• Required action
Copy each line below exactly and leave the pictures out.
Listed records Start Marker
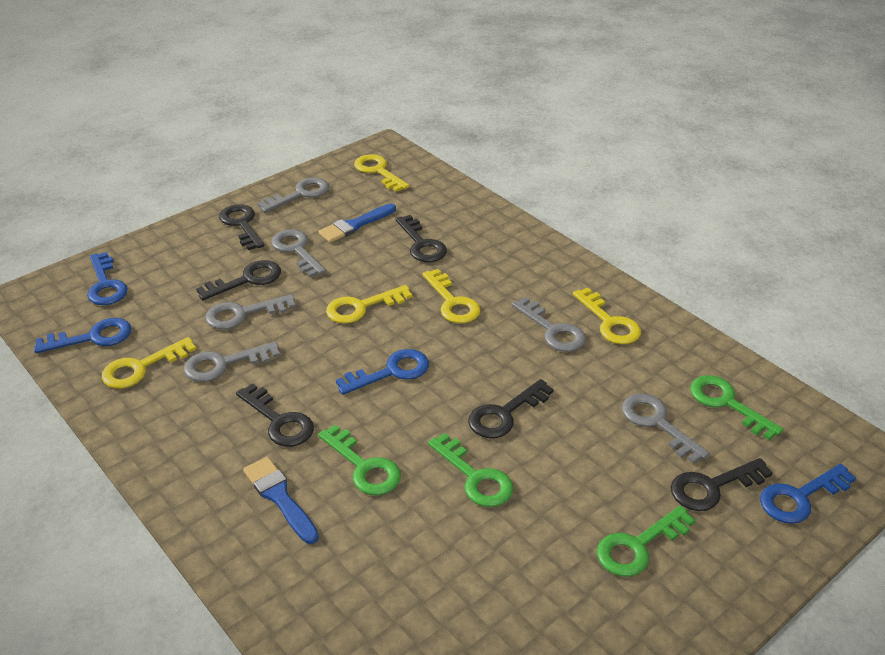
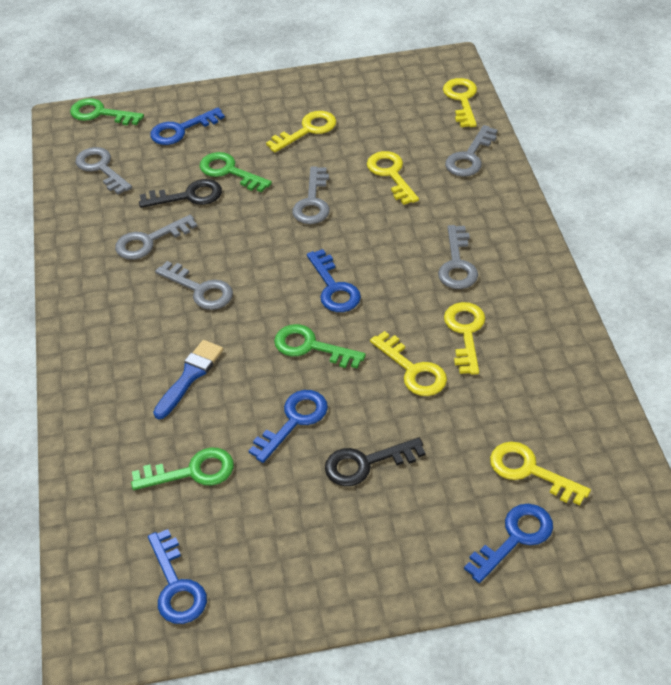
black key: 6 -> 2
blue brush: 2 -> 1
blue key: 4 -> 5
yellow key: 5 -> 6

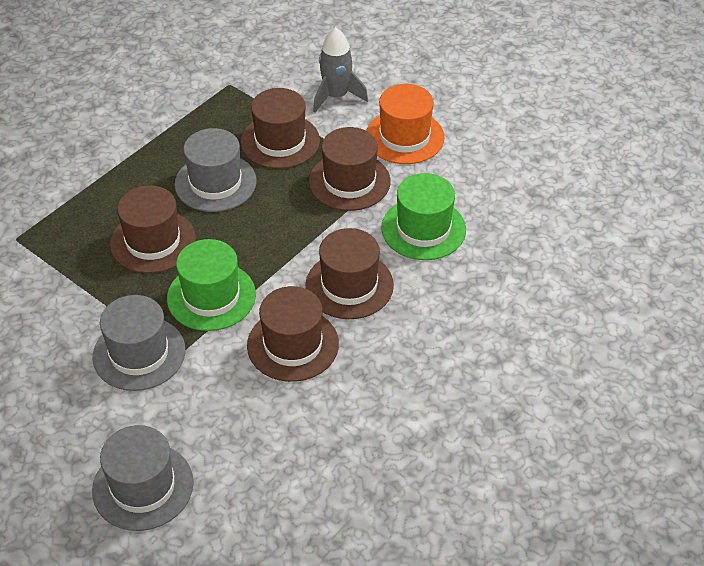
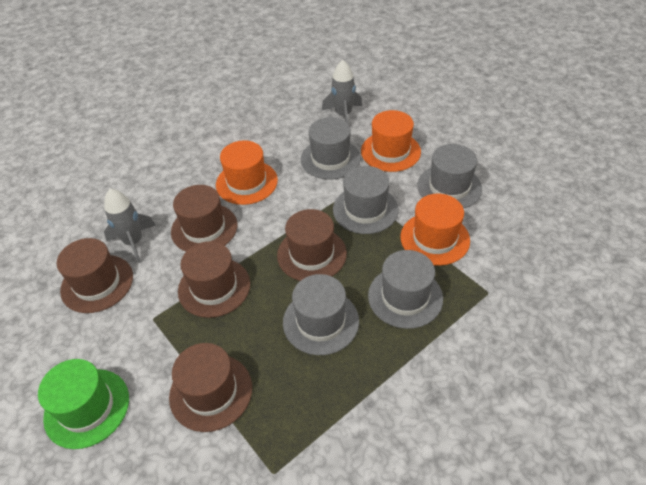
green hat: 2 -> 1
grey hat: 3 -> 5
grey rocket: 1 -> 2
orange hat: 1 -> 3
Listed records End Marker
• Response area
black key: 6 -> 2
blue brush: 2 -> 1
blue key: 4 -> 5
yellow key: 5 -> 6

green hat: 2 -> 1
grey hat: 3 -> 5
grey rocket: 1 -> 2
orange hat: 1 -> 3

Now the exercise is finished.